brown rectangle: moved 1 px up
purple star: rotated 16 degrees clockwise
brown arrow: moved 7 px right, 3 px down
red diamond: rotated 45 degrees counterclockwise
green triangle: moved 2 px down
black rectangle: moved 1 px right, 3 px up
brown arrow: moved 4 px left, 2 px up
───
_Aim of the task_
Could you format every line of the material above as a numbered list, dropping any blank lines?

_Result_
1. brown rectangle: moved 1 px up
2. purple star: rotated 16 degrees clockwise
3. brown arrow: moved 7 px right, 3 px down
4. red diamond: rotated 45 degrees counterclockwise
5. green triangle: moved 2 px down
6. black rectangle: moved 1 px right, 3 px up
7. brown arrow: moved 4 px left, 2 px up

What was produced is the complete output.